** Opening Provided information block **

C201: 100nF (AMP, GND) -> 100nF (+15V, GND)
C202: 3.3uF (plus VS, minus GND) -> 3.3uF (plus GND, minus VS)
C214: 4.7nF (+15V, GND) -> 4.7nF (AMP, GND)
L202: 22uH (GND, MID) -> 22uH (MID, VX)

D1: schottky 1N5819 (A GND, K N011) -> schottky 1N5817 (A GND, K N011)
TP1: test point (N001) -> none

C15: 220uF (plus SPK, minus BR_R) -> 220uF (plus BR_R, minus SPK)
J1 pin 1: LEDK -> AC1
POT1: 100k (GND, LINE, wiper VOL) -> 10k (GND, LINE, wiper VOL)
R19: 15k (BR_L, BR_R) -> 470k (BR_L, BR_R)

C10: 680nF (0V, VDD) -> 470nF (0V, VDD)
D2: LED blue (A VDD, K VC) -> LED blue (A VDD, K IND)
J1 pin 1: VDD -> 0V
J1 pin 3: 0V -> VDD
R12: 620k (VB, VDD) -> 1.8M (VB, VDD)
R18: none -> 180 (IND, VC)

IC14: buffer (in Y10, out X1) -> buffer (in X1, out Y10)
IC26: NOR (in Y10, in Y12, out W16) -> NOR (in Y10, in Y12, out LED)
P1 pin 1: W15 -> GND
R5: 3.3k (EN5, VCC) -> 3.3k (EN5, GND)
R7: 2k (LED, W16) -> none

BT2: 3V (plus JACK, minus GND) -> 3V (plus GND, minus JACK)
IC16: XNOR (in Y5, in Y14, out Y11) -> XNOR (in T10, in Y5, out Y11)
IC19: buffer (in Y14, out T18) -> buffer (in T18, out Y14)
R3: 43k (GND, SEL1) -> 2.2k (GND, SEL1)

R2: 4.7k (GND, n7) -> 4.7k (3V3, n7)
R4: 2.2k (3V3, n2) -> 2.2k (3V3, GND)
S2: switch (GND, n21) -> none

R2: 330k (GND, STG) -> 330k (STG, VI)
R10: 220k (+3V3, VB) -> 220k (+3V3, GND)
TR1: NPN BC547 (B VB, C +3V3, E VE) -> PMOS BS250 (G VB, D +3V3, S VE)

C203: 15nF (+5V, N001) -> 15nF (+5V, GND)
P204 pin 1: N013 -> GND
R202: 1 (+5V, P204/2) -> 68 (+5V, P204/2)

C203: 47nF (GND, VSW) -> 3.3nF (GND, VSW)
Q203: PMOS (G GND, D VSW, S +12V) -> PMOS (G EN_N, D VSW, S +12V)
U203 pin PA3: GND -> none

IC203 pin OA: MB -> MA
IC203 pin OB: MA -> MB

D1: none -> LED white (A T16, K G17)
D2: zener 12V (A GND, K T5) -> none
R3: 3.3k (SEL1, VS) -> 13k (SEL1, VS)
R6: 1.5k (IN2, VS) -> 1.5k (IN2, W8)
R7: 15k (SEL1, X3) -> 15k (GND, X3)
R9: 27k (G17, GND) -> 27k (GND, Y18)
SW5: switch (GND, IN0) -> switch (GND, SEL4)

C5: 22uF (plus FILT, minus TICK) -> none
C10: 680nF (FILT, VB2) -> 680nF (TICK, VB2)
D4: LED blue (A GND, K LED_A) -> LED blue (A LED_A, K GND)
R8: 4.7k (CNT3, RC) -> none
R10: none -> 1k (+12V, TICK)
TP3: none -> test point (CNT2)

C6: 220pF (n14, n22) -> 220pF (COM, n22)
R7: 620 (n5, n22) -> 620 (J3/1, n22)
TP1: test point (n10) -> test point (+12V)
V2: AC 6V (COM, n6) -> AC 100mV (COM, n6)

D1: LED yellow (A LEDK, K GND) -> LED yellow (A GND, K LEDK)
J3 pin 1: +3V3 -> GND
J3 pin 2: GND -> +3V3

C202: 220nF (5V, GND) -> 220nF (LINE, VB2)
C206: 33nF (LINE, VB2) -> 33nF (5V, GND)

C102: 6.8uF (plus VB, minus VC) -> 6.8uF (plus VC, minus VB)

** Closing Provided information block **

--- Exercise description ---
Copy each line of the data that contains the word "plus", leaving the other lines out.

--- Answer to this exercise ---
C202: 3.3uF (plus VS, minus GND) -> 3.3uF (plus GND, minus VS)
C15: 220uF (plus SPK, minus BR_R) -> 220uF (plus BR_R, minus SPK)
BT2: 3V (plus JACK, minus GND) -> 3V (plus GND, minus JACK)
C5: 22uF (plus FILT, minus TICK) -> none
C102: 6.8uF (plus VB, minus VC) -> 6.8uF (plus VC, minus VB)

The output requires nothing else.